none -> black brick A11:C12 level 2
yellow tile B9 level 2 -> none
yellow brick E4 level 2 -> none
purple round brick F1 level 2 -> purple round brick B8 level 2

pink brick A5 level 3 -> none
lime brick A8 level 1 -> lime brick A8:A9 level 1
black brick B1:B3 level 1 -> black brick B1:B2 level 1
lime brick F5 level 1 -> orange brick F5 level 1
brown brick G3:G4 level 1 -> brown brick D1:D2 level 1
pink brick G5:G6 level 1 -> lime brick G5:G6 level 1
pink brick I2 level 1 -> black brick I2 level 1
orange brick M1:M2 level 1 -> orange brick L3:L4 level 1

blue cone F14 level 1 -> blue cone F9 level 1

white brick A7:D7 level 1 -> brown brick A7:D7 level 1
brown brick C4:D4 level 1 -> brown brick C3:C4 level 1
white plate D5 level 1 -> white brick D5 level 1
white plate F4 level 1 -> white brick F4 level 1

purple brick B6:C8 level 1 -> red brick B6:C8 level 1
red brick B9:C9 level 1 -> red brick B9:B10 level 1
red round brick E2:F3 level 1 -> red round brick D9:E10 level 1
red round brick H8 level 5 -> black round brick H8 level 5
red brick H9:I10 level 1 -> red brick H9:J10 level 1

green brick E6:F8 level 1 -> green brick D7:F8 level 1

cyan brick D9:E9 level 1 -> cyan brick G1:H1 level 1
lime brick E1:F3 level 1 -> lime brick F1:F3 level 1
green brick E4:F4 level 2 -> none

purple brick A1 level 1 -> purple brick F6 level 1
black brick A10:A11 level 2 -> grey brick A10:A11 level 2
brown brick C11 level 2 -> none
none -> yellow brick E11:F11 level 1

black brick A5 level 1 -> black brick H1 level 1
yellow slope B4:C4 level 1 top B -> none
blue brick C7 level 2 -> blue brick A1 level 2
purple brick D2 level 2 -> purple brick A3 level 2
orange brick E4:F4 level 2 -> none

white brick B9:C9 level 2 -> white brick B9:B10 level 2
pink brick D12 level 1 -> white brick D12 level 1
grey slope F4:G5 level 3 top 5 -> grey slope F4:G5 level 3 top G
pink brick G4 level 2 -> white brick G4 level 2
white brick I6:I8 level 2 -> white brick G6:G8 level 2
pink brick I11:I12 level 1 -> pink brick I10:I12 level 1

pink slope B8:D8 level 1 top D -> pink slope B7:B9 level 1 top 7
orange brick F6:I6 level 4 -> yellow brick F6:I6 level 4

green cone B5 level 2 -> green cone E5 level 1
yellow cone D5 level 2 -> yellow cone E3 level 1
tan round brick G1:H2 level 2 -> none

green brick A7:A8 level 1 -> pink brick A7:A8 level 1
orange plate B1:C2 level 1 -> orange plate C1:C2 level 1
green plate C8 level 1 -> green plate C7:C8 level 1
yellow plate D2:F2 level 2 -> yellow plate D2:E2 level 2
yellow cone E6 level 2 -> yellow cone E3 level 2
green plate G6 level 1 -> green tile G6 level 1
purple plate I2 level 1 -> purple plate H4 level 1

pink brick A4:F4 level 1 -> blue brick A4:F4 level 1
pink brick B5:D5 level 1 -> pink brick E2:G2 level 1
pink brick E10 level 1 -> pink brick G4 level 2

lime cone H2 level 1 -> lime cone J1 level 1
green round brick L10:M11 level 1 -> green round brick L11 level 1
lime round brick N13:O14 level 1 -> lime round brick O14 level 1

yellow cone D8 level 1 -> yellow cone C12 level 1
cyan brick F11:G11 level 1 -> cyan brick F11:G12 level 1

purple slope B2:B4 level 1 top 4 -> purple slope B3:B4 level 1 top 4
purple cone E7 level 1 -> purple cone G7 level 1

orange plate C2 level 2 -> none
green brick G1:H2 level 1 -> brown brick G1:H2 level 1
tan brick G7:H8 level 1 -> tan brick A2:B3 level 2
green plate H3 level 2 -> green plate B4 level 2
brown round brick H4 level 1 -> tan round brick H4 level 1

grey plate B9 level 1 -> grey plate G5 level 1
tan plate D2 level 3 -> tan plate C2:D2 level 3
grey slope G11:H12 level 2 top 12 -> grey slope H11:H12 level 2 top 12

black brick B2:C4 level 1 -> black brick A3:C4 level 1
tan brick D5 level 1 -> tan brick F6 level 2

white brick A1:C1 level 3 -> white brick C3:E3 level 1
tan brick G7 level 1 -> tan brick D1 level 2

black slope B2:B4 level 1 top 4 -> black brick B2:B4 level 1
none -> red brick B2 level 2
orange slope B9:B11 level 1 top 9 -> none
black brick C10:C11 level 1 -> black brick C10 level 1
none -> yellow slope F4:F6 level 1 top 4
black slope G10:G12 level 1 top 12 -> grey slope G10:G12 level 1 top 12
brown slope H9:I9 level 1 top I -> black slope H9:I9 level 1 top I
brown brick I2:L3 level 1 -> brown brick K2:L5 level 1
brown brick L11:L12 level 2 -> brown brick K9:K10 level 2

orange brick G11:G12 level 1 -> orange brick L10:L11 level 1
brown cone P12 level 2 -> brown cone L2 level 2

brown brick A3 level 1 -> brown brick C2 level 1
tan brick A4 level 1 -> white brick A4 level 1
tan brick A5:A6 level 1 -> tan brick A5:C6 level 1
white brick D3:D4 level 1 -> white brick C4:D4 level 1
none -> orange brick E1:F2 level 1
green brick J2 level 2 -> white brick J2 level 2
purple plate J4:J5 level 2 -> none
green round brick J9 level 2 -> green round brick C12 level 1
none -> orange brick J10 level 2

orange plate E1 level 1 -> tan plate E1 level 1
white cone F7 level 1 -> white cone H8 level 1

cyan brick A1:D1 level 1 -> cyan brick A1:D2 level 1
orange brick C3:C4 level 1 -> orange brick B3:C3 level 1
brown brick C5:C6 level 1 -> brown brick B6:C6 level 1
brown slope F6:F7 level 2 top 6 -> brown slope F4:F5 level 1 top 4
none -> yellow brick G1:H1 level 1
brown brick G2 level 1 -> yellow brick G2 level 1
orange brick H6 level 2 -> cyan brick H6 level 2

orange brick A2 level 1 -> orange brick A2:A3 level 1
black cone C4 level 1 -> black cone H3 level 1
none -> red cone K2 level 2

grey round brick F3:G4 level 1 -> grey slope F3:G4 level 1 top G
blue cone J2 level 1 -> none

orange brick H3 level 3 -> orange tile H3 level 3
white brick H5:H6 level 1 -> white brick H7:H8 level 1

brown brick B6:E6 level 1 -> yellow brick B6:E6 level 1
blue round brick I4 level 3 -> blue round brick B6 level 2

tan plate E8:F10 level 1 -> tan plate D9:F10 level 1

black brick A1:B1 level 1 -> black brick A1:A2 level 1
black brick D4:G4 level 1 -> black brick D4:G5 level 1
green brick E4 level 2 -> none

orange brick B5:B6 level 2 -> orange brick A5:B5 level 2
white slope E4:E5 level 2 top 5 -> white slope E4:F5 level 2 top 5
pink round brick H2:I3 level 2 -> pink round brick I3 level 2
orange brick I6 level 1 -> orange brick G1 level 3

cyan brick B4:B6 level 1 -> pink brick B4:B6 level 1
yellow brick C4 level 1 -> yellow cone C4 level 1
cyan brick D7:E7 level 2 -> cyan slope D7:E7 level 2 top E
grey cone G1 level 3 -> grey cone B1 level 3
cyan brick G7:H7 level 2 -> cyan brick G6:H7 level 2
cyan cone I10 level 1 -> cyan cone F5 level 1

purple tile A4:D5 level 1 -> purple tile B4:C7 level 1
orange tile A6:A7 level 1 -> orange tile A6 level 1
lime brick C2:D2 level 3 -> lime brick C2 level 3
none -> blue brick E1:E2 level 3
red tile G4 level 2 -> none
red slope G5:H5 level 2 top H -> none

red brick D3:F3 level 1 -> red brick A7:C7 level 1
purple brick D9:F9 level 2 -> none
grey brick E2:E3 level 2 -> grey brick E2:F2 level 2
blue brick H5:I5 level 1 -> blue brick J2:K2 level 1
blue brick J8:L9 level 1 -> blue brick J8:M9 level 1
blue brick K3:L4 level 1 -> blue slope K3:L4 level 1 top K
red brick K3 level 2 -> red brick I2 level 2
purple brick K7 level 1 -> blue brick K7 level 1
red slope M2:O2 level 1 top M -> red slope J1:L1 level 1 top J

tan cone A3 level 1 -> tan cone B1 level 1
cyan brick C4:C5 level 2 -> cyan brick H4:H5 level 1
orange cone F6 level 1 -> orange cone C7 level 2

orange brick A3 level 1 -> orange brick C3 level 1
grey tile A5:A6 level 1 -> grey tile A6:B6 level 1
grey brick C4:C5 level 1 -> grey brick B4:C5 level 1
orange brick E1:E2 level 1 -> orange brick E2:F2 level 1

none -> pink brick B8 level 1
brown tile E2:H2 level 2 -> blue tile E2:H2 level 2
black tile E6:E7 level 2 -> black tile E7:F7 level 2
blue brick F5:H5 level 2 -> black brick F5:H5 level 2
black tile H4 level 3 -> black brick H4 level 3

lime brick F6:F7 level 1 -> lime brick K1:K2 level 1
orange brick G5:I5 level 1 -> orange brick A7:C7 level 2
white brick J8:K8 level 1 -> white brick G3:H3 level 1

### Task objective
Each line of the data that includes the word "grey" counts once; report the total and nothing more.

### Task result
10